## Data for the task
----

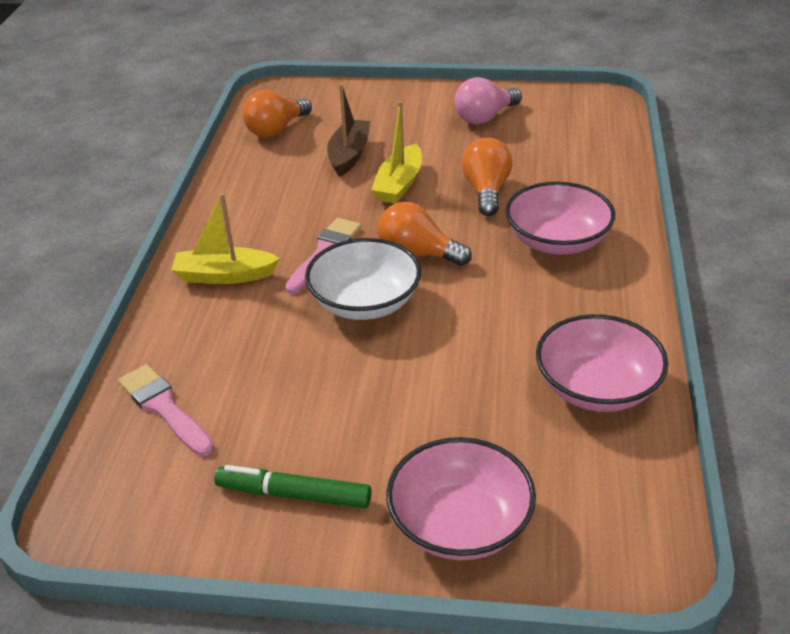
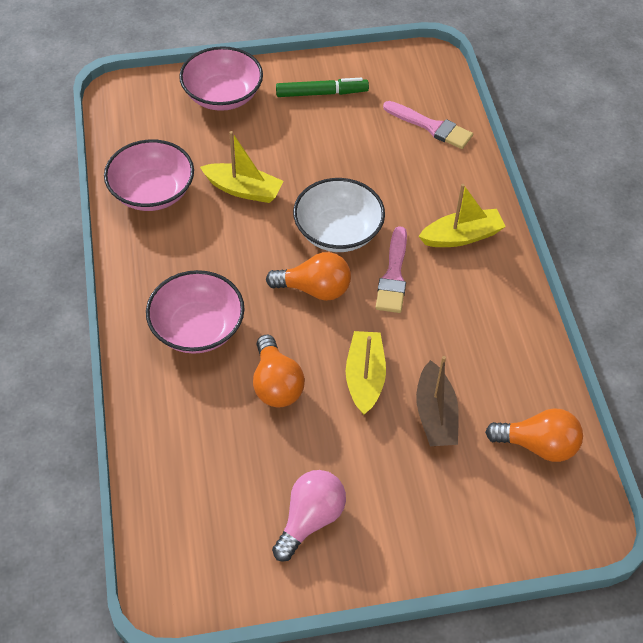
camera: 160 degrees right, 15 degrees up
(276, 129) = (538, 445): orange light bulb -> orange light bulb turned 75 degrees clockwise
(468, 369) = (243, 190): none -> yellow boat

----

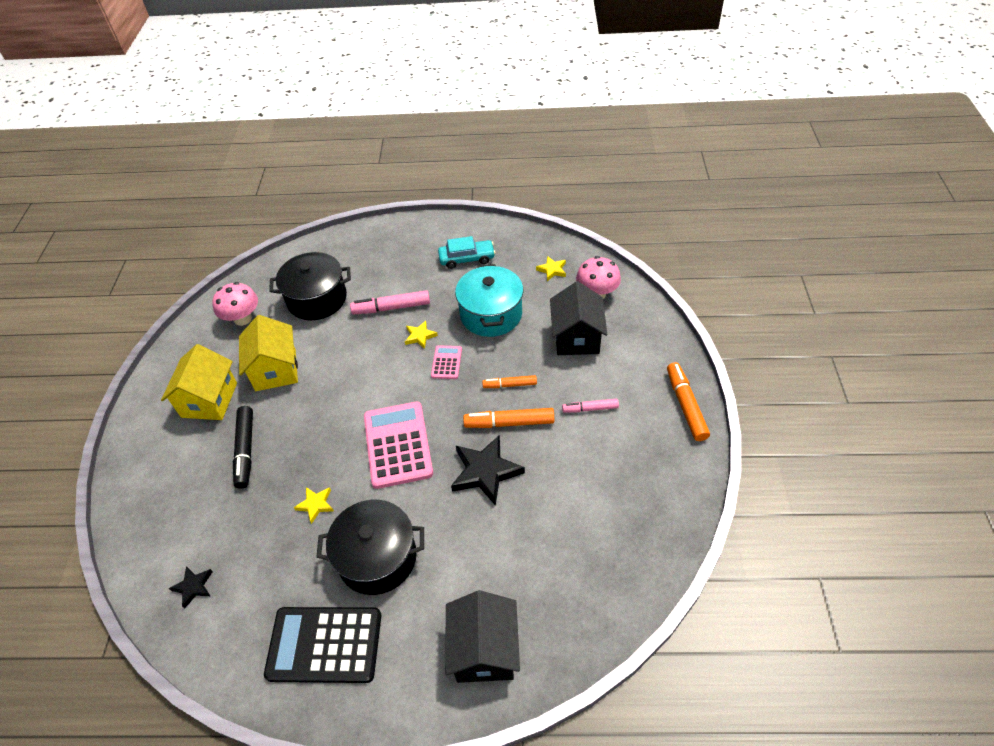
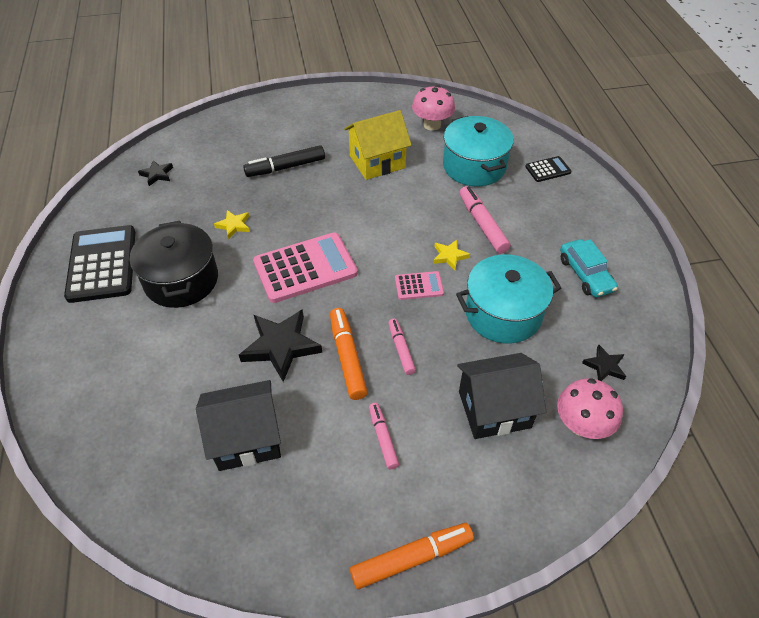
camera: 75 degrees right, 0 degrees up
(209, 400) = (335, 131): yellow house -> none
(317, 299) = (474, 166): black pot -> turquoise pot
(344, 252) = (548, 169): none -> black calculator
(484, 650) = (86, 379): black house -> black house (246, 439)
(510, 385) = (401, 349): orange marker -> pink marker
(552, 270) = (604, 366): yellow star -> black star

----

## To do
Work out how many lines in the data hold the word "none"; reply with the number alone.

## Answer section
3